● What to produce
Scan the material below for every line with the string "none", and copy those lines.

● Data block

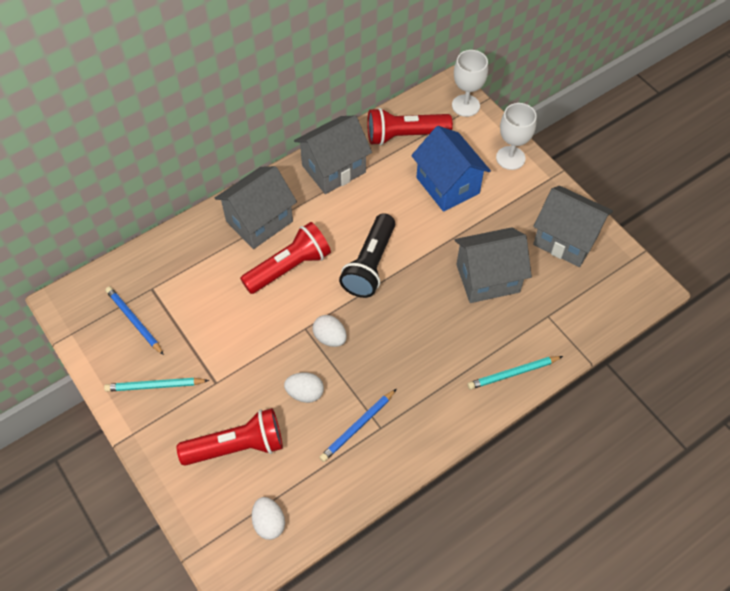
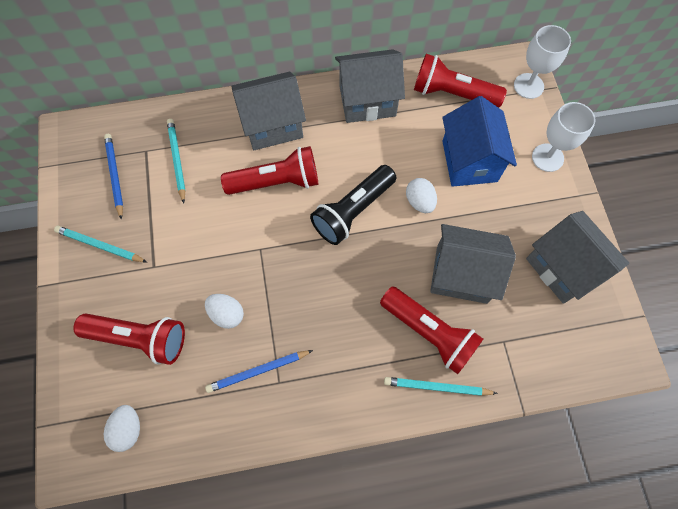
camera: 25 degrees right, 10 degrees up
white egg [313,315,347,347] -> white egg moved to [406,178,437,213]
none -> turquoise pencil [167,119,185,203]
none -> red flashlight [380,287,483,374]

● Expected answer
none -> turquoise pencil [167,119,185,203]
none -> red flashlight [380,287,483,374]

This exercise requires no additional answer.